*Directions for this task*: Scan the listing for "white" and copy out each line that has it.

*Source data*:
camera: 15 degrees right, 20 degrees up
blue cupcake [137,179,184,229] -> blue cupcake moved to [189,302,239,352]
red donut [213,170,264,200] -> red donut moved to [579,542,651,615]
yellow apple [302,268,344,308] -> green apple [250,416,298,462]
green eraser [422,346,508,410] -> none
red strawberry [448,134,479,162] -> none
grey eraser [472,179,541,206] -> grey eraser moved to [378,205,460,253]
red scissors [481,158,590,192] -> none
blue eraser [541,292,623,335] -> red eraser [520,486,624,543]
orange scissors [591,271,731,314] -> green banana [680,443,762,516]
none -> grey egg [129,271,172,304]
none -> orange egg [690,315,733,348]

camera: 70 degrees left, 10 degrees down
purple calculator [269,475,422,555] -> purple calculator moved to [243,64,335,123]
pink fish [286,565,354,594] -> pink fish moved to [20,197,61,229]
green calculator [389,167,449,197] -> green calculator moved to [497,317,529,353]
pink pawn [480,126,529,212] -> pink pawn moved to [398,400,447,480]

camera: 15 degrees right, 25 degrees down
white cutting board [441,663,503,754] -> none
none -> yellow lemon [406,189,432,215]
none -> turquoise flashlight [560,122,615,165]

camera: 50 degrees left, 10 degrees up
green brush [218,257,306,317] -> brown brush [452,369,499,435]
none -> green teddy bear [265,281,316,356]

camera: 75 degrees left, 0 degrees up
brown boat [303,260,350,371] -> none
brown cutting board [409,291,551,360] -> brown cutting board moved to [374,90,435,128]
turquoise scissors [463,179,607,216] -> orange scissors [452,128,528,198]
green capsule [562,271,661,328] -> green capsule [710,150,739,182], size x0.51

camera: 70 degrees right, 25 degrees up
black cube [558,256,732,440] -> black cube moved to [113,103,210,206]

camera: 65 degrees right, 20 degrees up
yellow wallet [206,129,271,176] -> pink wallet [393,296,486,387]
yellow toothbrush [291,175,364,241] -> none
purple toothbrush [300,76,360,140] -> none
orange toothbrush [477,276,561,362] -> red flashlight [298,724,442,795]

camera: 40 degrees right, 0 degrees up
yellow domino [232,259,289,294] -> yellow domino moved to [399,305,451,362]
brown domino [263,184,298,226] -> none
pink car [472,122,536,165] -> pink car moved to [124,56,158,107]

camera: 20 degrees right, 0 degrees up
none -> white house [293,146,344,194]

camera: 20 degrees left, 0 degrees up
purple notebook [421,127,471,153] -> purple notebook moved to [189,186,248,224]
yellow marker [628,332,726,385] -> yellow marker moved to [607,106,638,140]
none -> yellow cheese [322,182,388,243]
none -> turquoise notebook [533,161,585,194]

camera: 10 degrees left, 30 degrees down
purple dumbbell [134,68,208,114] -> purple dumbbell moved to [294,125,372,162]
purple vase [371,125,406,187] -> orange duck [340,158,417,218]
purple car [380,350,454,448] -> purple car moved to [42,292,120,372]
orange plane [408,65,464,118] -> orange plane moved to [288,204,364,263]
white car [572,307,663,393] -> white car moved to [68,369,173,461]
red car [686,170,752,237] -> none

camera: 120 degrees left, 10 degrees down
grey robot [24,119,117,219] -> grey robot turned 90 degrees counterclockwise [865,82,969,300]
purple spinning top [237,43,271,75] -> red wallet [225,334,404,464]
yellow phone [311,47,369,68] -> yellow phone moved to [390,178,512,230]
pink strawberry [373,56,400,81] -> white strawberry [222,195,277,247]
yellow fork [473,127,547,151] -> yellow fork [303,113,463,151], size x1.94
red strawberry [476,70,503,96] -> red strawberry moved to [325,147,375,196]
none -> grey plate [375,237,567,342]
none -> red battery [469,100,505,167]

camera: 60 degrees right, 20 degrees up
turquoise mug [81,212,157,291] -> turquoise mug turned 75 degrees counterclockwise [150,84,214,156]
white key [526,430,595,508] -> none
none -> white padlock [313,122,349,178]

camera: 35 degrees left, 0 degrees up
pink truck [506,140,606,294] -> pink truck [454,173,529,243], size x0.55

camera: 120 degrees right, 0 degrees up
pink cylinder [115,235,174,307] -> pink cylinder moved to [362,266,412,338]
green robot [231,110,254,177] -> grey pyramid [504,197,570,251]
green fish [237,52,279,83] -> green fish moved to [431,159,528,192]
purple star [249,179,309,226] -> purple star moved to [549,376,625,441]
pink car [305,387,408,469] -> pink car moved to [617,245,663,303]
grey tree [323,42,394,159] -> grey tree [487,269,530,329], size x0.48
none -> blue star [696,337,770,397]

*Response*:
white cutting board [441,663,503,754] -> none
none -> white house [293,146,344,194]
white car [572,307,663,393] -> white car moved to [68,369,173,461]
pink strawberry [373,56,400,81] -> white strawberry [222,195,277,247]
white key [526,430,595,508] -> none
none -> white padlock [313,122,349,178]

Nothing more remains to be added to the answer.